--- Records for the task ---
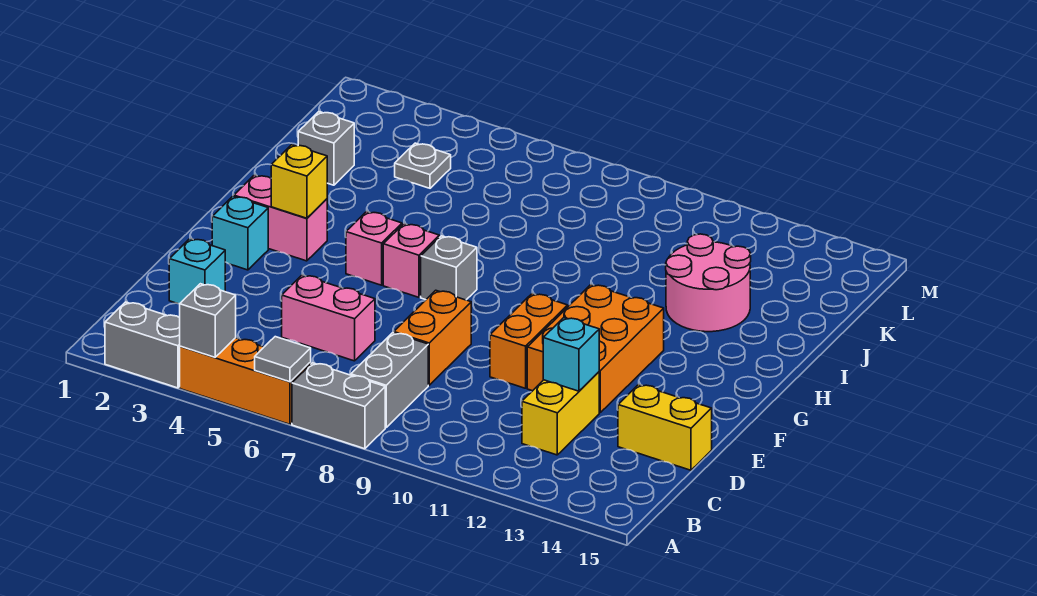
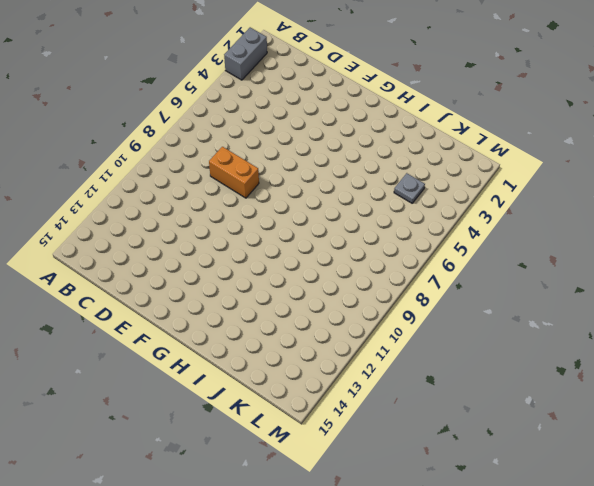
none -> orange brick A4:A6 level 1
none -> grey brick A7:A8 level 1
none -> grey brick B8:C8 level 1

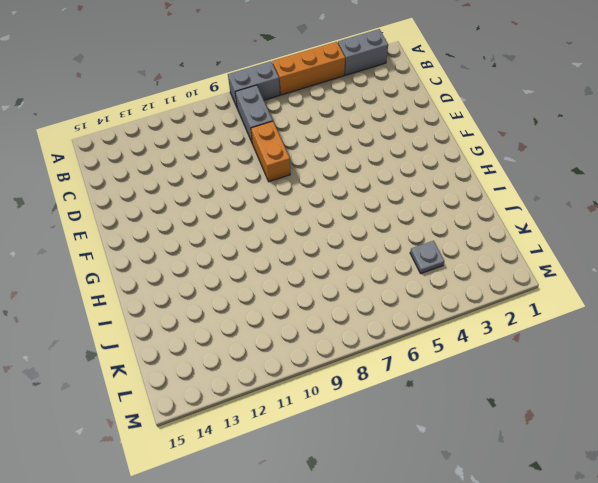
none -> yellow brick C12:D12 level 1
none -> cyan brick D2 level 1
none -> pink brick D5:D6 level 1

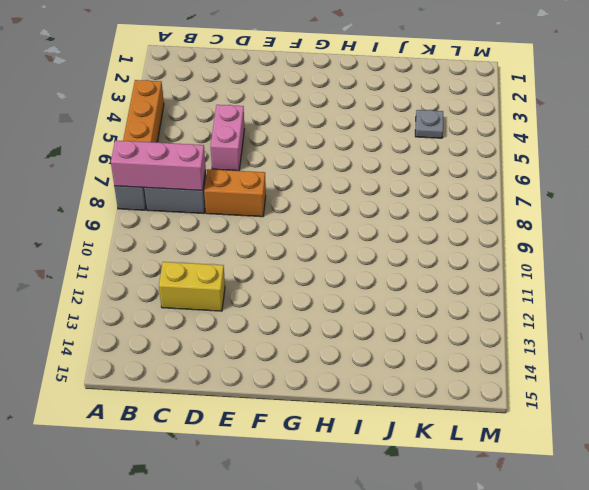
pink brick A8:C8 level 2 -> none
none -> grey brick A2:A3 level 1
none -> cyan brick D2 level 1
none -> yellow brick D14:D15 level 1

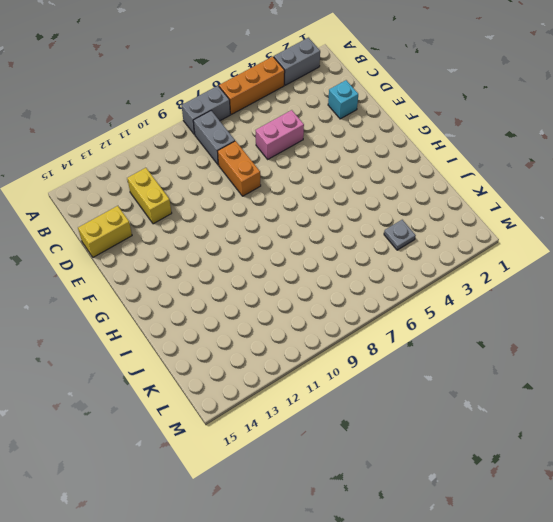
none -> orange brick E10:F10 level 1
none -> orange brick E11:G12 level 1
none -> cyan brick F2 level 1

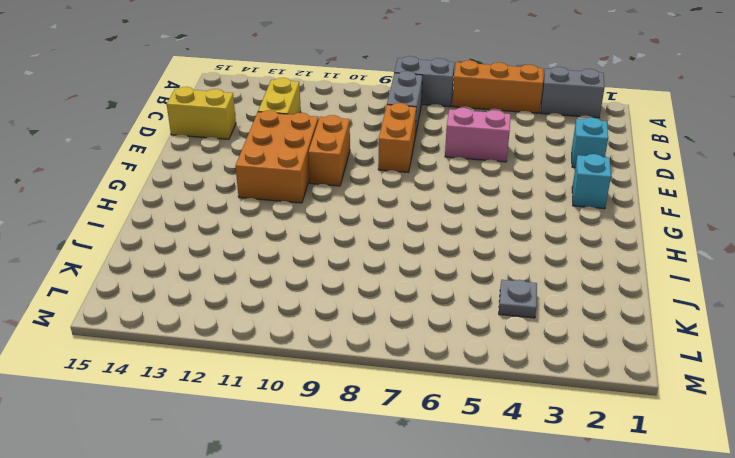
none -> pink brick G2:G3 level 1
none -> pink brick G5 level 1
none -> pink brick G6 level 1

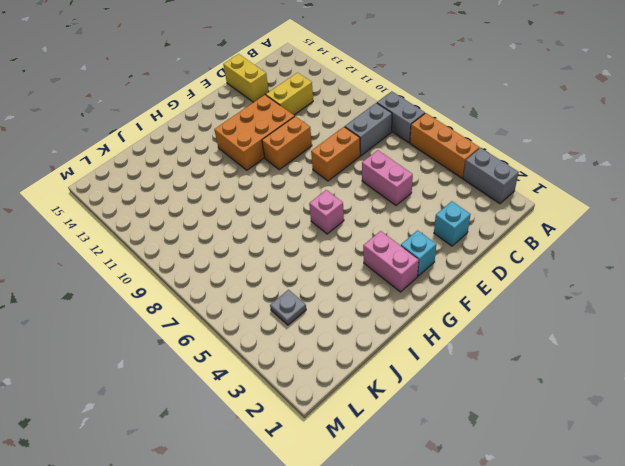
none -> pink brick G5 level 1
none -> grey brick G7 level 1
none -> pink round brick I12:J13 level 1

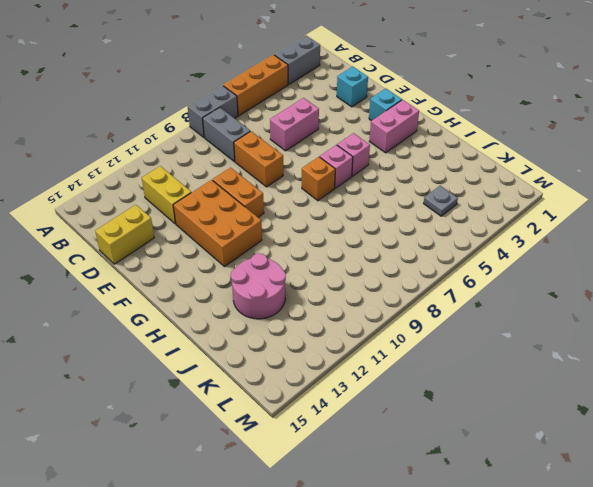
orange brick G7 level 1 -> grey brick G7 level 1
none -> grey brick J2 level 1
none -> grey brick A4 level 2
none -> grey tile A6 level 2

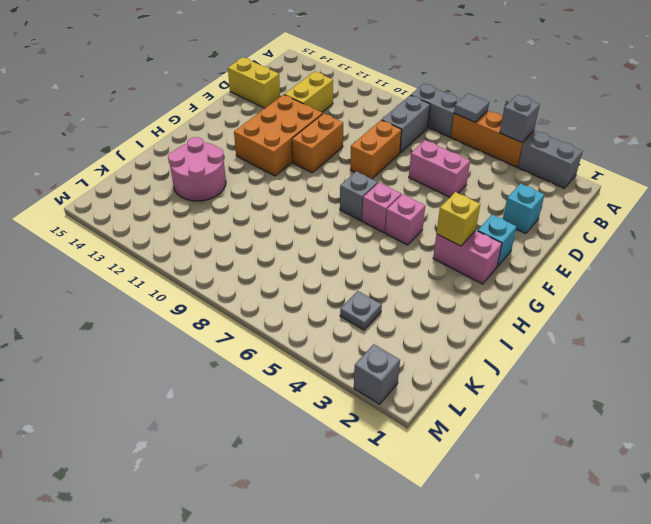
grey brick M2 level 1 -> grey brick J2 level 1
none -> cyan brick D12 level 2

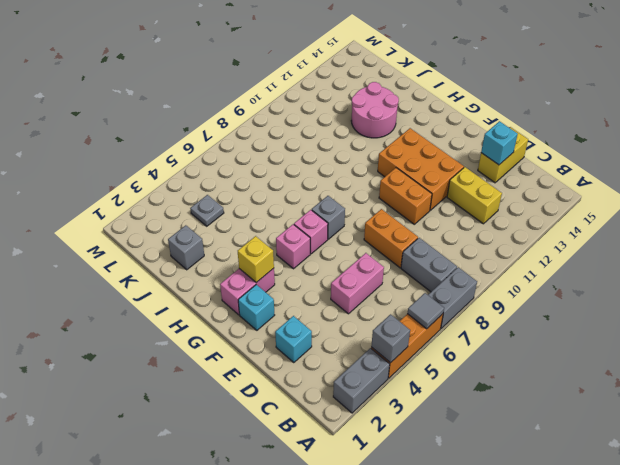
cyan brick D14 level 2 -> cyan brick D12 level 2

==

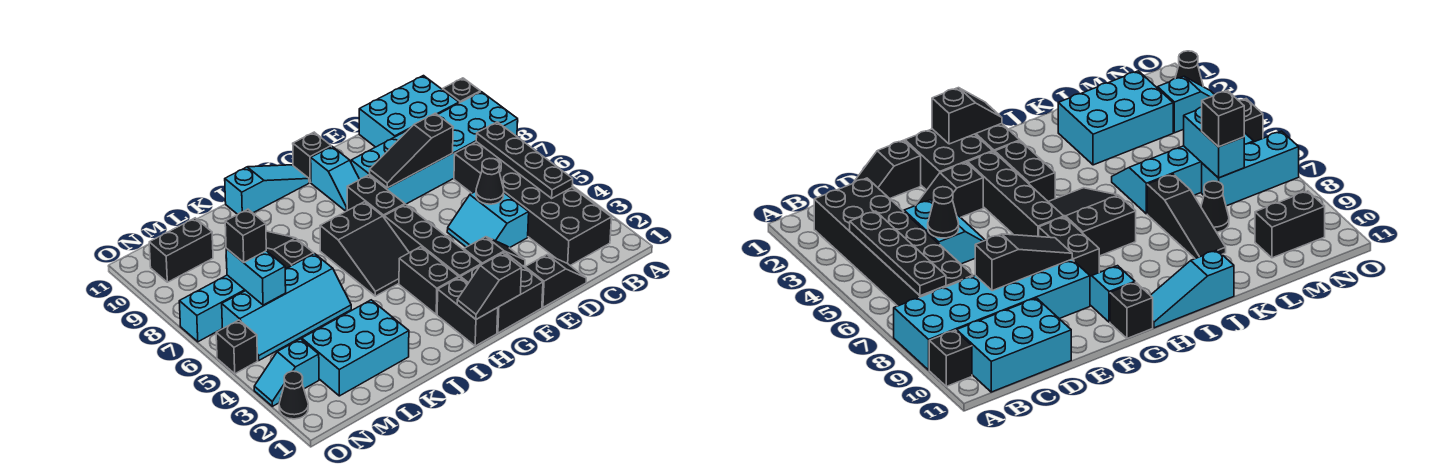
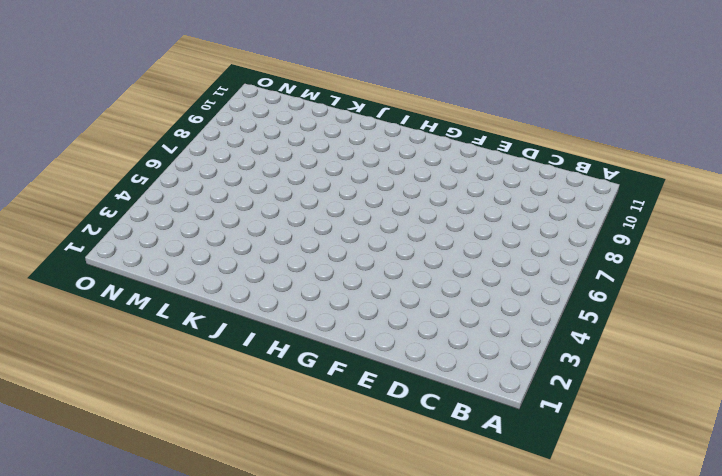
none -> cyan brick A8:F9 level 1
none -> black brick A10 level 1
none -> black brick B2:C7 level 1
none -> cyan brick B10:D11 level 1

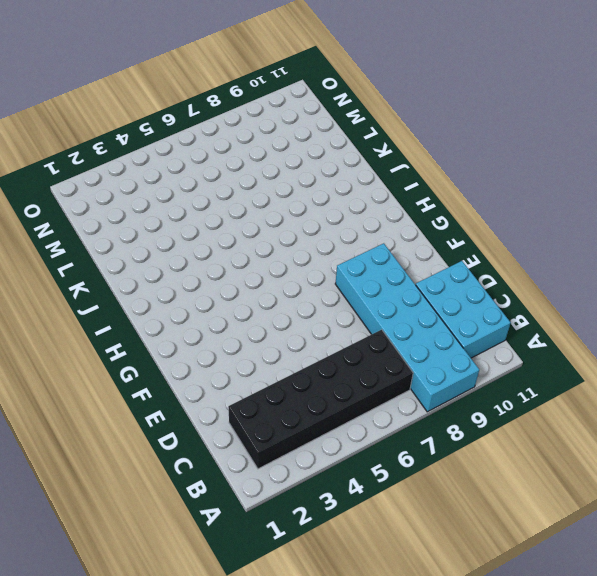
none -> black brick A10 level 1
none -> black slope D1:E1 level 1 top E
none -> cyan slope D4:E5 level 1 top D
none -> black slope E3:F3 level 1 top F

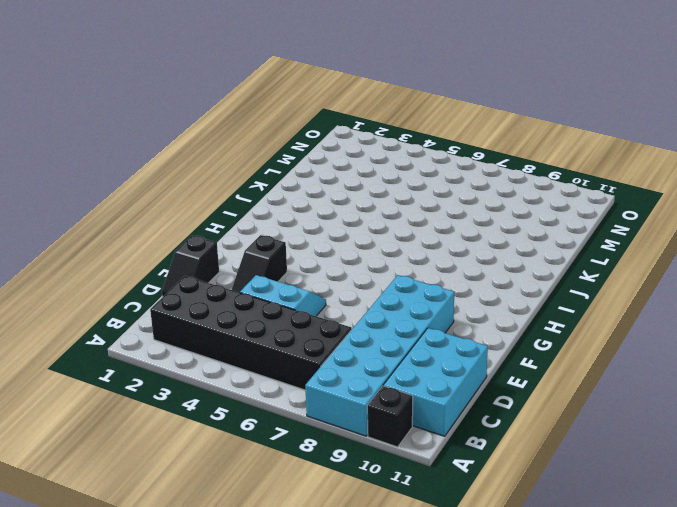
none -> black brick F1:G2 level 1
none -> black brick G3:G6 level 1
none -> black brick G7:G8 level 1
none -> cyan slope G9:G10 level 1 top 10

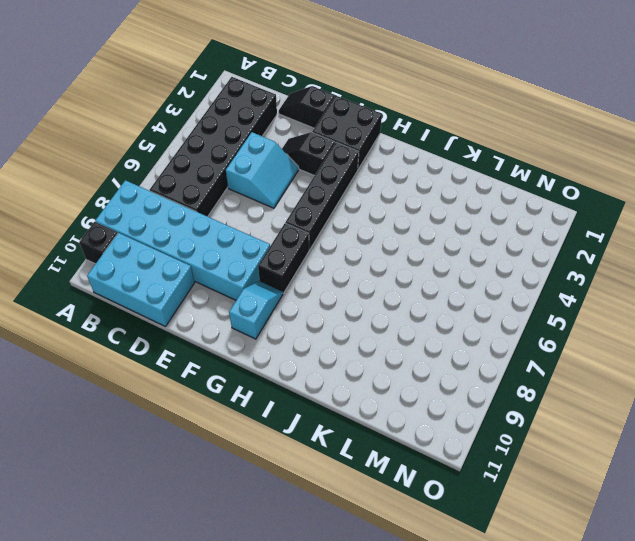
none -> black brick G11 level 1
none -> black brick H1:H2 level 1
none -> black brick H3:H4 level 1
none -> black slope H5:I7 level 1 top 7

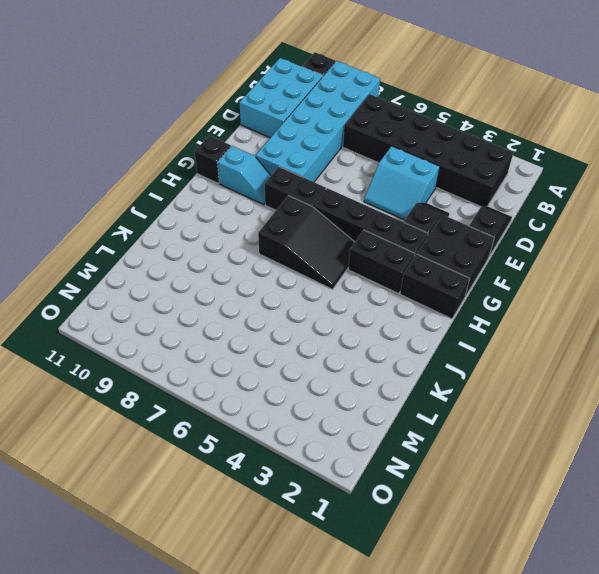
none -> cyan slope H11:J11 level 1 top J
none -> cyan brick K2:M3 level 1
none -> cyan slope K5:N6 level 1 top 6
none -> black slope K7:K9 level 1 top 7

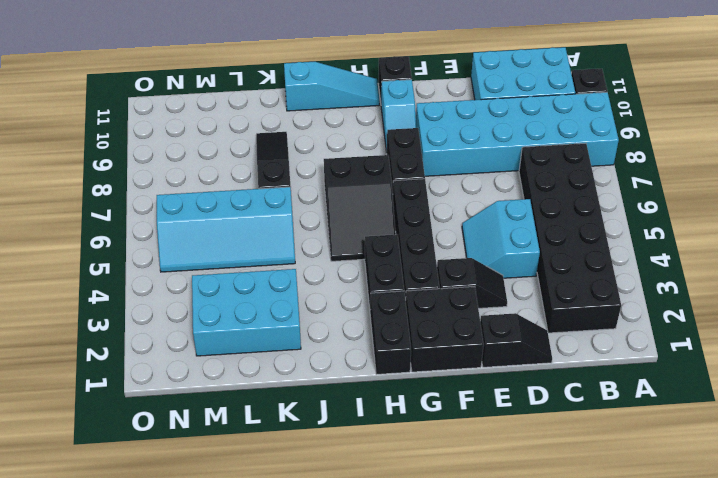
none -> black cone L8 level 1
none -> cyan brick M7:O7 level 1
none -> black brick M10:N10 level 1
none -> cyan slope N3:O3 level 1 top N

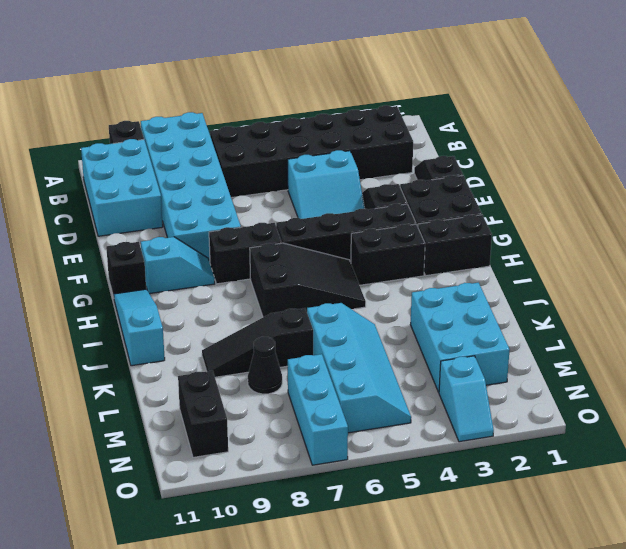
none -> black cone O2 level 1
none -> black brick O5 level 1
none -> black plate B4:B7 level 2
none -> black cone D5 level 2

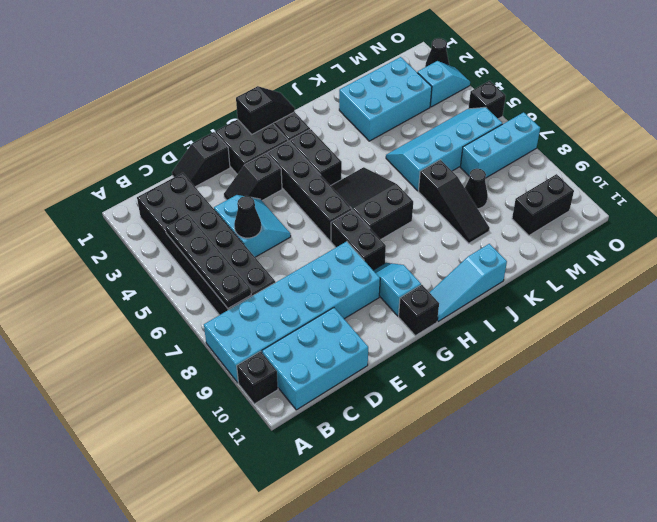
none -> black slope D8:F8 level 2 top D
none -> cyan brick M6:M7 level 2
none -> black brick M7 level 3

--- Your instructions ---
Among the records above, find the lines where the word "pink" appears and copy them.

--- Solution to this problem ---
none -> pink brick D5:D6 level 1
pink brick A8:C8 level 2 -> none
none -> pink brick G2:G3 level 1
none -> pink brick G5 level 1
none -> pink brick G6 level 1
none -> pink brick G5 level 1
none -> pink round brick I12:J13 level 1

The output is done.